▶ Action item
Please set down exactly the lines of the listing below from the line containing "Silver Stock: [185,211,420,382]" through the line containing "Raw messages: [185,424,572,719]", both lines included, leaving out all other lines.
*** Supplied material Section Begins ***
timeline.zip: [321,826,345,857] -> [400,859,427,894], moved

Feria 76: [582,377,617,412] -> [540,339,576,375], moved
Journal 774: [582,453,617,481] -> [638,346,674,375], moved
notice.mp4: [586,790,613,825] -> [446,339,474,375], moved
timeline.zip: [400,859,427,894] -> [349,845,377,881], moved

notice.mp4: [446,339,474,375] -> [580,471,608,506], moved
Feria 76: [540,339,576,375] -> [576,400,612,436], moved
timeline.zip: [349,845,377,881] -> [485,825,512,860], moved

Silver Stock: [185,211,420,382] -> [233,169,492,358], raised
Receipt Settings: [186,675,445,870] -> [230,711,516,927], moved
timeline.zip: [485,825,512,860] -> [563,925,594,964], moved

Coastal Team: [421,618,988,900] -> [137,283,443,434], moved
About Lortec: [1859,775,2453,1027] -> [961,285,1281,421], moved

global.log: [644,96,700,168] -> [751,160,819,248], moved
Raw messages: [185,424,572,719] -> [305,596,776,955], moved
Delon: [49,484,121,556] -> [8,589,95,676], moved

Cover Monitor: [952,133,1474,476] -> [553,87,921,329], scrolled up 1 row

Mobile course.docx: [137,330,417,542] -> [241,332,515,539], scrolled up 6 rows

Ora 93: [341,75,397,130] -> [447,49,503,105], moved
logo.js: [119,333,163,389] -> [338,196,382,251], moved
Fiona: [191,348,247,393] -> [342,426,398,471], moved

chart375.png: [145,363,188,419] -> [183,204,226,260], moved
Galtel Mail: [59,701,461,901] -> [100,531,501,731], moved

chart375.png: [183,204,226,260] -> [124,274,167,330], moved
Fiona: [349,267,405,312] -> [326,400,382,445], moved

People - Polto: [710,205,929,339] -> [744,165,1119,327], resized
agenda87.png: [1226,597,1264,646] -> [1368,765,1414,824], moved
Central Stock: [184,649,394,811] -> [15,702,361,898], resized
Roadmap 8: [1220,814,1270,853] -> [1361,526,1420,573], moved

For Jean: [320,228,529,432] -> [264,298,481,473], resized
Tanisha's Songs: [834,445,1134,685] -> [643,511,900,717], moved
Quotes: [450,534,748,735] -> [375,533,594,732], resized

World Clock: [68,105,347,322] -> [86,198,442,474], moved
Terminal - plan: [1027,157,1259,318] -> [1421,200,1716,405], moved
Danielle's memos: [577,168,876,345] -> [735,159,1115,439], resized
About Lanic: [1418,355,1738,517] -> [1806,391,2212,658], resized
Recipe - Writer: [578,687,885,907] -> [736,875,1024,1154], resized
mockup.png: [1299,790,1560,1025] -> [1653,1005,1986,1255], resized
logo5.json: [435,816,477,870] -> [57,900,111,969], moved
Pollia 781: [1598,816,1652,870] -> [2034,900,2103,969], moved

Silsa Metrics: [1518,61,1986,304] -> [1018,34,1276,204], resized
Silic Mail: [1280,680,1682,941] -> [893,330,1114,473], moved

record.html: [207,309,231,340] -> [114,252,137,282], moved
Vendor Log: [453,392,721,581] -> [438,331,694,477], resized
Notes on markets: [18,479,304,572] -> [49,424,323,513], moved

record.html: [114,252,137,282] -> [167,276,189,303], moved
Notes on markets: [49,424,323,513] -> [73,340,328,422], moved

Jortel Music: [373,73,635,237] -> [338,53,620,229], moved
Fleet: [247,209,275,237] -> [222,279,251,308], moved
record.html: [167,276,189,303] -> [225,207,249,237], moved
*** Supplied material Section Ends ***
▶ Solution to the exercise
Silver Stock: [185,211,420,382] -> [233,169,492,358], raised
Receipt Settings: [186,675,445,870] -> [230,711,516,927], moved
timeline.zip: [485,825,512,860] -> [563,925,594,964], moved

Coastal Team: [421,618,988,900] -> [137,283,443,434], moved
About Lortec: [1859,775,2453,1027] -> [961,285,1281,421], moved

global.log: [644,96,700,168] -> [751,160,819,248], moved
Raw messages: [185,424,572,719] -> [305,596,776,955], moved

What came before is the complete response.